#### WHAT THIS TASK INVOLVES:
The required output is the exact run of lines below that opens at the line with "U201: L78L05 -> LM7812" and closes at the line with "D5: LED (A LEDK, K".

#### RECORDS PROVIDED:
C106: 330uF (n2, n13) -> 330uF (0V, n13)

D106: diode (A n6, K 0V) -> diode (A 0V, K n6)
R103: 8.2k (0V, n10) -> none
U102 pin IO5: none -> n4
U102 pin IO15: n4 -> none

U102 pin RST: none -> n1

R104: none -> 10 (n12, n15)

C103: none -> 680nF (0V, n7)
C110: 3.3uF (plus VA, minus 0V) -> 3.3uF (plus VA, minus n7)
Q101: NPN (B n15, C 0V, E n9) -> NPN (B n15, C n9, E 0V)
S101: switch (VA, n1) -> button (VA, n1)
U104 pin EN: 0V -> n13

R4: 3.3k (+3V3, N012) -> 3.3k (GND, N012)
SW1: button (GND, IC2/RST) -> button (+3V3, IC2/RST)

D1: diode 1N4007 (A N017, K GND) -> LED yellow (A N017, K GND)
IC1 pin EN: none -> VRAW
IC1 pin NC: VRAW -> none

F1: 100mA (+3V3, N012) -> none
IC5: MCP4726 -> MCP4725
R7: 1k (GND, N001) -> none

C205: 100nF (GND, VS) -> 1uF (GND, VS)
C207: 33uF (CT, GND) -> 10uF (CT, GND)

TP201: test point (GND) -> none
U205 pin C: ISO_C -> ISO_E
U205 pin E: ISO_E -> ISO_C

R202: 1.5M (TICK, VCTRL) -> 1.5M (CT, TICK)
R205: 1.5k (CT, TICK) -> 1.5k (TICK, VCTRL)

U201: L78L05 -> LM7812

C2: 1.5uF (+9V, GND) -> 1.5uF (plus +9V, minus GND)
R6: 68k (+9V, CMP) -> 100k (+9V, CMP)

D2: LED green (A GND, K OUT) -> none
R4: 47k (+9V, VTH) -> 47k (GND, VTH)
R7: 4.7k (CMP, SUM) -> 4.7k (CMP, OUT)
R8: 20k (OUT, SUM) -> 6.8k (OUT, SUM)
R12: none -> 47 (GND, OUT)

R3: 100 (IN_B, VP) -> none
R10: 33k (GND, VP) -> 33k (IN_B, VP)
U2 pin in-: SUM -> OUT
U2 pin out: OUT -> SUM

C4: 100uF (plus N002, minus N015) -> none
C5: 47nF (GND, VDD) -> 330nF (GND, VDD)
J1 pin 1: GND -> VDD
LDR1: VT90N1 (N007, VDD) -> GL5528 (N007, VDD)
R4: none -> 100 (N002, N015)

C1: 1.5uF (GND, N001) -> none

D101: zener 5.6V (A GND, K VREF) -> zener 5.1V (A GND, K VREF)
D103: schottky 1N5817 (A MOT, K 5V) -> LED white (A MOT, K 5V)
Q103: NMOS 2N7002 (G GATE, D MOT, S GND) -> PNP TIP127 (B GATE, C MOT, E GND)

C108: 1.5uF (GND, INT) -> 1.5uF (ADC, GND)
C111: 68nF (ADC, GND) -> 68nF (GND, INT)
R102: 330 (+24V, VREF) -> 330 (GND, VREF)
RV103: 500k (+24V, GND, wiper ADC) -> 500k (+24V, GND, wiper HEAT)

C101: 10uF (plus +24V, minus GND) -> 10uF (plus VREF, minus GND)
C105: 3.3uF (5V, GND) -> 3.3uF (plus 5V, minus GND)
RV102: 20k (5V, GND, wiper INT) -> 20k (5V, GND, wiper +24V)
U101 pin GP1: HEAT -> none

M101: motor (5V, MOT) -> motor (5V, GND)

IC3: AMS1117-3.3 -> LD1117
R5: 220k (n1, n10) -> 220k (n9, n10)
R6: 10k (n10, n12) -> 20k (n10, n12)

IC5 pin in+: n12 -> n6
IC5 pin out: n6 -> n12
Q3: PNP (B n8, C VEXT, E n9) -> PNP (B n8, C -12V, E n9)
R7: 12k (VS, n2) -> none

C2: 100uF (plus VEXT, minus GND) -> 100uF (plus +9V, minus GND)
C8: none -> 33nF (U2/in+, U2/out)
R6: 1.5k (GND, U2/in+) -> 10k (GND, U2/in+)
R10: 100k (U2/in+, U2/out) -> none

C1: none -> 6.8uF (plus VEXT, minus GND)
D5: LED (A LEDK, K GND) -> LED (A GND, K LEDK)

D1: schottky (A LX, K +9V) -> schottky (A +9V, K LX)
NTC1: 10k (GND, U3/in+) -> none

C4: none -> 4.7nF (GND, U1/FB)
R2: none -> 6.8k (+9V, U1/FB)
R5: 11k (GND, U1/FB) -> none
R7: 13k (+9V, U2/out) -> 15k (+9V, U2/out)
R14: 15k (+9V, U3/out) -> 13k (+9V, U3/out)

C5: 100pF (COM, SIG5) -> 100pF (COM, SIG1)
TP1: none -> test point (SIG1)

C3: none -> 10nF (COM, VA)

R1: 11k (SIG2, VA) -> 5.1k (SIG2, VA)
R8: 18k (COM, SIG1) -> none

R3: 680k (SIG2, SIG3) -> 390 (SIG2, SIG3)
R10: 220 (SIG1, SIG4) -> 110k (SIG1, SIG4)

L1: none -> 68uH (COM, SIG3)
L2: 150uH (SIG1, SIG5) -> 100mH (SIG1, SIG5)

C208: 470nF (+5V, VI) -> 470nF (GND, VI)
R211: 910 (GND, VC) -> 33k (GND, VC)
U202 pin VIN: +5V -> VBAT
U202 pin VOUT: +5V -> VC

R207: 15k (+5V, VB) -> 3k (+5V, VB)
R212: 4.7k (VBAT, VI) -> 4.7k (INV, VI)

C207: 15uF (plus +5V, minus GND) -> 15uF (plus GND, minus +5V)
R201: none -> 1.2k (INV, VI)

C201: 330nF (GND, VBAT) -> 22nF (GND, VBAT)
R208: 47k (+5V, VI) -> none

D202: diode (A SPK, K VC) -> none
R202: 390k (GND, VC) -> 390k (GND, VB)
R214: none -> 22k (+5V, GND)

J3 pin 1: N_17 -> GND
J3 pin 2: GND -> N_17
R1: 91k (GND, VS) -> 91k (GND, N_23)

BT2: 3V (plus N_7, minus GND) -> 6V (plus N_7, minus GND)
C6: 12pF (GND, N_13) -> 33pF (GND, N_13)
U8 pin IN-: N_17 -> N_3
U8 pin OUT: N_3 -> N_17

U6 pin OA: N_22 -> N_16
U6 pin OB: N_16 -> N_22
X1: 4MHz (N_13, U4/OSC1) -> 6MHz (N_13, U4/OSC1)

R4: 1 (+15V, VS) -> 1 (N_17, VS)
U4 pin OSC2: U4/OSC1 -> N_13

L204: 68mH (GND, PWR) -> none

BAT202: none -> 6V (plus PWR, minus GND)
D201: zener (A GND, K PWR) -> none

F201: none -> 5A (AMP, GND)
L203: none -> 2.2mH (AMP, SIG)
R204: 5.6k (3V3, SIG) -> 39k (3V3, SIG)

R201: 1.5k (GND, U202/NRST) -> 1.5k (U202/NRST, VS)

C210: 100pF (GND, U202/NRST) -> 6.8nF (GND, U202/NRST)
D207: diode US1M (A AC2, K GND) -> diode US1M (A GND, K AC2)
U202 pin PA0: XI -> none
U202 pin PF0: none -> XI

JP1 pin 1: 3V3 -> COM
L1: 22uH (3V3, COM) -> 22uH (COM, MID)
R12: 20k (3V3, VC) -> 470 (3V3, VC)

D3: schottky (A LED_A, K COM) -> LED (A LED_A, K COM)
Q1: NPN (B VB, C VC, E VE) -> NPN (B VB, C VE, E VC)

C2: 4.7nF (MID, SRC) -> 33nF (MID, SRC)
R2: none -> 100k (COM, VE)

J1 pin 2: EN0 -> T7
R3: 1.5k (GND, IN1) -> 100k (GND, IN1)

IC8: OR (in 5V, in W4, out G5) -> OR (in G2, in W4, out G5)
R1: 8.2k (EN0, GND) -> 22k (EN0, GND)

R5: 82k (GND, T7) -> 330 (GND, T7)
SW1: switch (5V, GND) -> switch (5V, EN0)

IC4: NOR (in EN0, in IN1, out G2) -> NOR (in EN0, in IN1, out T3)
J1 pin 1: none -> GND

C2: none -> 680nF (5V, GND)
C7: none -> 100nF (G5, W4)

#### SOLVED EXERCISE:
U201: L78L05 -> LM7812

C2: 1.5uF (+9V, GND) -> 1.5uF (plus +9V, minus GND)
R6: 68k (+9V, CMP) -> 100k (+9V, CMP)

D2: LED green (A GND, K OUT) -> none
R4: 47k (+9V, VTH) -> 47k (GND, VTH)
R7: 4.7k (CMP, SUM) -> 4.7k (CMP, OUT)
R8: 20k (OUT, SUM) -> 6.8k (OUT, SUM)
R12: none -> 47 (GND, OUT)

R3: 100 (IN_B, VP) -> none
R10: 33k (GND, VP) -> 33k (IN_B, VP)
U2 pin in-: SUM -> OUT
U2 pin out: OUT -> SUM

C4: 100uF (plus N002, minus N015) -> none
C5: 47nF (GND, VDD) -> 330nF (GND, VDD)
J1 pin 1: GND -> VDD
LDR1: VT90N1 (N007, VDD) -> GL5528 (N007, VDD)
R4: none -> 100 (N002, N015)

C1: 1.5uF (GND, N001) -> none

D101: zener 5.6V (A GND, K VREF) -> zener 5.1V (A GND, K VREF)
D103: schottky 1N5817 (A MOT, K 5V) -> LED white (A MOT, K 5V)
Q103: NMOS 2N7002 (G GATE, D MOT, S GND) -> PNP TIP127 (B GATE, C MOT, E GND)

C108: 1.5uF (GND, INT) -> 1.5uF (ADC, GND)
C111: 68nF (ADC, GND) -> 68nF (GND, INT)
R102: 330 (+24V, VREF) -> 330 (GND, VREF)
RV103: 500k (+24V, GND, wiper ADC) -> 500k (+24V, GND, wiper HEAT)

C101: 10uF (plus +24V, minus GND) -> 10uF (plus VREF, minus GND)
C105: 3.3uF (5V, GND) -> 3.3uF (plus 5V, minus GND)
RV102: 20k (5V, GND, wiper INT) -> 20k (5V, GND, wiper +24V)
U101 pin GP1: HEAT -> none

M101: motor (5V, MOT) -> motor (5V, GND)

IC3: AMS1117-3.3 -> LD1117
R5: 220k (n1, n10) -> 220k (n9, n10)
R6: 10k (n10, n12) -> 20k (n10, n12)

IC5 pin in+: n12 -> n6
IC5 pin out: n6 -> n12
Q3: PNP (B n8, C VEXT, E n9) -> PNP (B n8, C -12V, E n9)
R7: 12k (VS, n2) -> none

C2: 100uF (plus VEXT, minus GND) -> 100uF (plus +9V, minus GND)
C8: none -> 33nF (U2/in+, U2/out)
R6: 1.5k (GND, U2/in+) -> 10k (GND, U2/in+)
R10: 100k (U2/in+, U2/out) -> none

C1: none -> 6.8uF (plus VEXT, minus GND)
D5: LED (A LEDK, K GND) -> LED (A GND, K LEDK)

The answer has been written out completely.